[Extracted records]

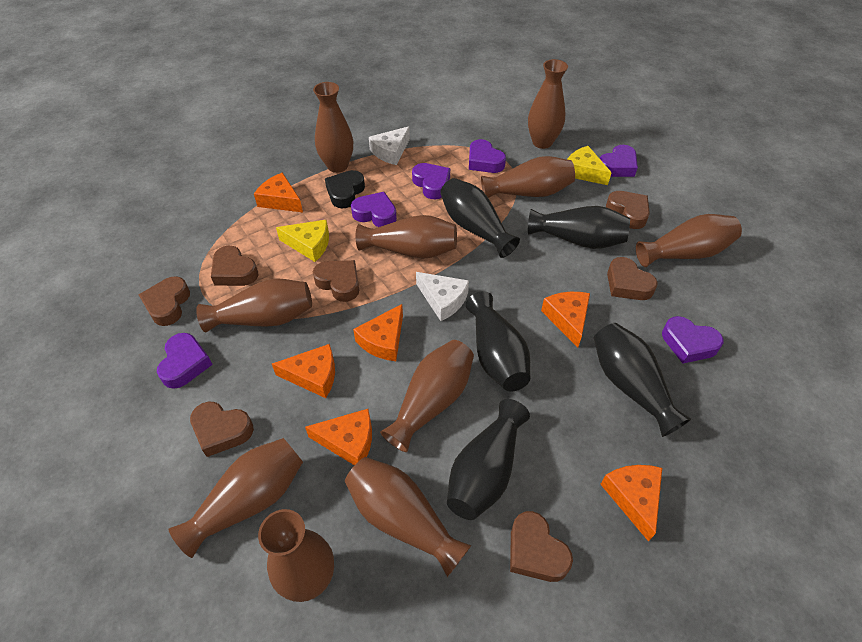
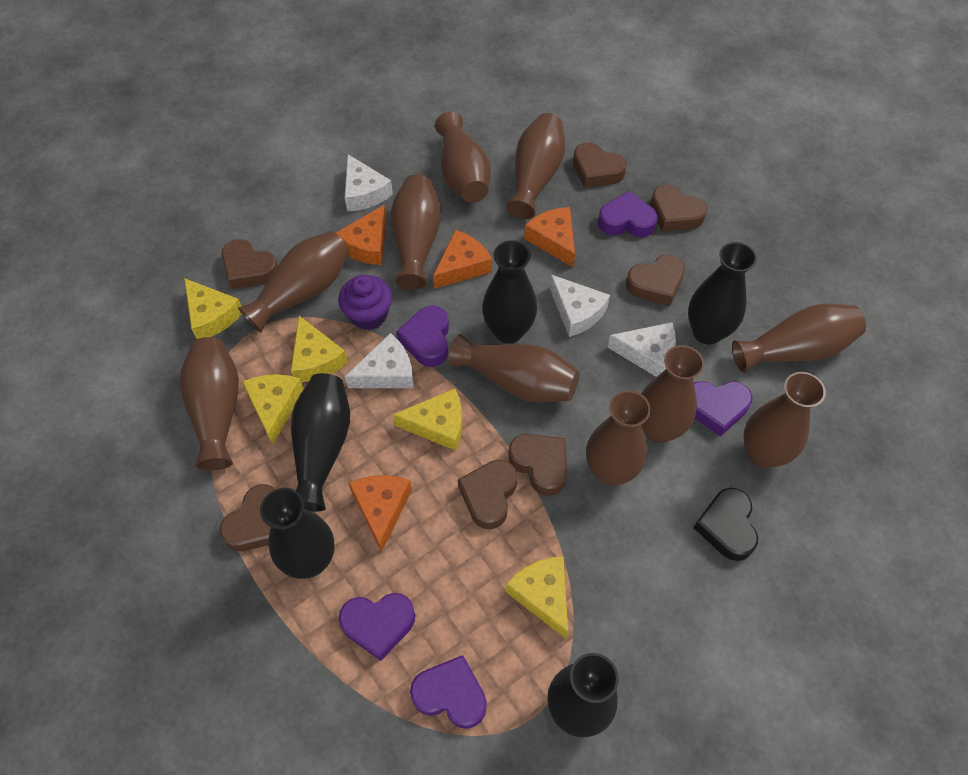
orange cheese: 6 -> 4
purple cupcake: 0 -> 1
purple heart: 6 -> 5
white cheese: 2 -> 4
yellow cheese: 2 -> 5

### Aim of the exercise
If a line in the records includes the string "cheese", copy it.

### Your solution
orange cheese: 6 -> 4
white cheese: 2 -> 4
yellow cheese: 2 -> 5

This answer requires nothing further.